*EXERCISE DETAILS*: Can you reproduce every one of the entries below, line for line and without changing a single character?

Collected data
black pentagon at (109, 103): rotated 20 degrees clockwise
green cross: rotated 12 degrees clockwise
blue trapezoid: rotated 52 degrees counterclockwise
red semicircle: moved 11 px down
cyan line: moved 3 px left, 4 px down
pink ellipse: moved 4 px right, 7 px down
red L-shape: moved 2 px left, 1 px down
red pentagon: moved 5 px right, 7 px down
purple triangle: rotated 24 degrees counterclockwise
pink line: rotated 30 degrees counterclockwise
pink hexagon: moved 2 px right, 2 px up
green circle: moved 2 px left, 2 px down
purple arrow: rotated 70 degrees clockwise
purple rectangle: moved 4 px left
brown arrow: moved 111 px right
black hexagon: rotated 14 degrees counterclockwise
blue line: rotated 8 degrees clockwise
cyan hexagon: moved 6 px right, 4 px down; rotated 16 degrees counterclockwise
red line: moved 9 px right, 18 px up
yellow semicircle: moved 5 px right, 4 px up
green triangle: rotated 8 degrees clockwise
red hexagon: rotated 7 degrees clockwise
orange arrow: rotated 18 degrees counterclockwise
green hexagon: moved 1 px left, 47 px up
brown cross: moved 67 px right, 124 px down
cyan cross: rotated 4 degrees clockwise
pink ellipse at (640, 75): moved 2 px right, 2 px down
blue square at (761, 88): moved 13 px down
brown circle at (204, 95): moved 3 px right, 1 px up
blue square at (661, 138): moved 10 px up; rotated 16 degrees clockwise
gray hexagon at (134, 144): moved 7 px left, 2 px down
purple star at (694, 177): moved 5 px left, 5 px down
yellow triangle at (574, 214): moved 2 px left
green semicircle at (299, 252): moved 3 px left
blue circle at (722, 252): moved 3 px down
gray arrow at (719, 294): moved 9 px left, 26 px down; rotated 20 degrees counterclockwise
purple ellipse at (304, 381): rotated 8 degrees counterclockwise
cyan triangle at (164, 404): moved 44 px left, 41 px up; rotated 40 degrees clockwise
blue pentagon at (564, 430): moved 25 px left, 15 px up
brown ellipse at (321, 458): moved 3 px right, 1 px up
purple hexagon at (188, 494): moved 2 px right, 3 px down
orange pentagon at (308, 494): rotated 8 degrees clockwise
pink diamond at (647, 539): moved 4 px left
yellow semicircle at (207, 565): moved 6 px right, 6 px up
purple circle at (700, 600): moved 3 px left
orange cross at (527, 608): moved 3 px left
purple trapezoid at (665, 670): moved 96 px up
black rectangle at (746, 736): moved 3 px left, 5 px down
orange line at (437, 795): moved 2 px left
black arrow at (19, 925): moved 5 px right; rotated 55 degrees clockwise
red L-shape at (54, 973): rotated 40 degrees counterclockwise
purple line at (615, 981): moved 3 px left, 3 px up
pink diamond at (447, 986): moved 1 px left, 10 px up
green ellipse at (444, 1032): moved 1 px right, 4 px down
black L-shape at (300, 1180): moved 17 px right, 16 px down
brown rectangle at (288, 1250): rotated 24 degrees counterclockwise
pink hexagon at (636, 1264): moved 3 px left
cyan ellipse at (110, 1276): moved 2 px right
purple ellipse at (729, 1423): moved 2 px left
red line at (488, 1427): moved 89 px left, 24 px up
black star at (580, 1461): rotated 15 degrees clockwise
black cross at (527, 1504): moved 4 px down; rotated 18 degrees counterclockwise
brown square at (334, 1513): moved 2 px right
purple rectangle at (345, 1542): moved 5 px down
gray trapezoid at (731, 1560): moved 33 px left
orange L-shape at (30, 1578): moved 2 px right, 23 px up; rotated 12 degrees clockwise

*SOLVED EXERCISE*:
black pentagon at (109, 103): rotated 20 degrees clockwise
green cross: rotated 12 degrees clockwise
blue trapezoid: rotated 52 degrees counterclockwise
red semicircle: moved 11 px down
cyan line: moved 3 px left, 4 px down
pink ellipse: moved 4 px right, 7 px down
red L-shape: moved 2 px left, 1 px down
red pentagon: moved 5 px right, 7 px down
purple triangle: rotated 24 degrees counterclockwise
pink line: rotated 30 degrees counterclockwise
pink hexagon: moved 2 px right, 2 px up
green circle: moved 2 px left, 2 px down
purple arrow: rotated 70 degrees clockwise
purple rectangle: moved 4 px left
brown arrow: moved 111 px right
black hexagon: rotated 14 degrees counterclockwise
blue line: rotated 8 degrees clockwise
cyan hexagon: moved 6 px right, 4 px down; rotated 16 degrees counterclockwise
red line: moved 9 px right, 18 px up
yellow semicircle: moved 5 px right, 4 px up
green triangle: rotated 8 degrees clockwise
red hexagon: rotated 7 degrees clockwise
orange arrow: rotated 18 degrees counterclockwise
green hexagon: moved 1 px left, 47 px up
brown cross: moved 67 px right, 124 px down
cyan cross: rotated 4 degrees clockwise
pink ellipse at (640, 75): moved 2 px right, 2 px down
blue square at (761, 88): moved 13 px down
brown circle at (204, 95): moved 3 px right, 1 px up
blue square at (661, 138): moved 10 px up; rotated 16 degrees clockwise
gray hexagon at (134, 144): moved 7 px left, 2 px down
purple star at (694, 177): moved 5 px left, 5 px down
yellow triangle at (574, 214): moved 2 px left
green semicircle at (299, 252): moved 3 px left
blue circle at (722, 252): moved 3 px down
gray arrow at (719, 294): moved 9 px left, 26 px down; rotated 20 degrees counterclockwise
purple ellipse at (304, 381): rotated 8 degrees counterclockwise
cyan triangle at (164, 404): moved 44 px left, 41 px up; rotated 40 degrees clockwise
blue pentagon at (564, 430): moved 25 px left, 15 px up
brown ellipse at (321, 458): moved 3 px right, 1 px up
purple hexagon at (188, 494): moved 2 px right, 3 px down
orange pentagon at (308, 494): rotated 8 degrees clockwise
pink diamond at (647, 539): moved 4 px left
yellow semicircle at (207, 565): moved 6 px right, 6 px up
purple circle at (700, 600): moved 3 px left
orange cross at (527, 608): moved 3 px left
purple trapezoid at (665, 670): moved 96 px up
black rectangle at (746, 736): moved 3 px left, 5 px down
orange line at (437, 795): moved 2 px left
black arrow at (19, 925): moved 5 px right; rotated 55 degrees clockwise
red L-shape at (54, 973): rotated 40 degrees counterclockwise
purple line at (615, 981): moved 3 px left, 3 px up
pink diamond at (447, 986): moved 1 px left, 10 px up
green ellipse at (444, 1032): moved 1 px right, 4 px down
black L-shape at (300, 1180): moved 17 px right, 16 px down
brown rectangle at (288, 1250): rotated 24 degrees counterclockwise
pink hexagon at (636, 1264): moved 3 px left
cyan ellipse at (110, 1276): moved 2 px right
purple ellipse at (729, 1423): moved 2 px left
red line at (488, 1427): moved 89 px left, 24 px up
black star at (580, 1461): rotated 15 degrees clockwise
black cross at (527, 1504): moved 4 px down; rotated 18 degrees counterclockwise
brown square at (334, 1513): moved 2 px right
purple rectangle at (345, 1542): moved 5 px down
gray trapezoid at (731, 1560): moved 33 px left
orange L-shape at (30, 1578): moved 2 px right, 23 px up; rotated 12 degrees clockwise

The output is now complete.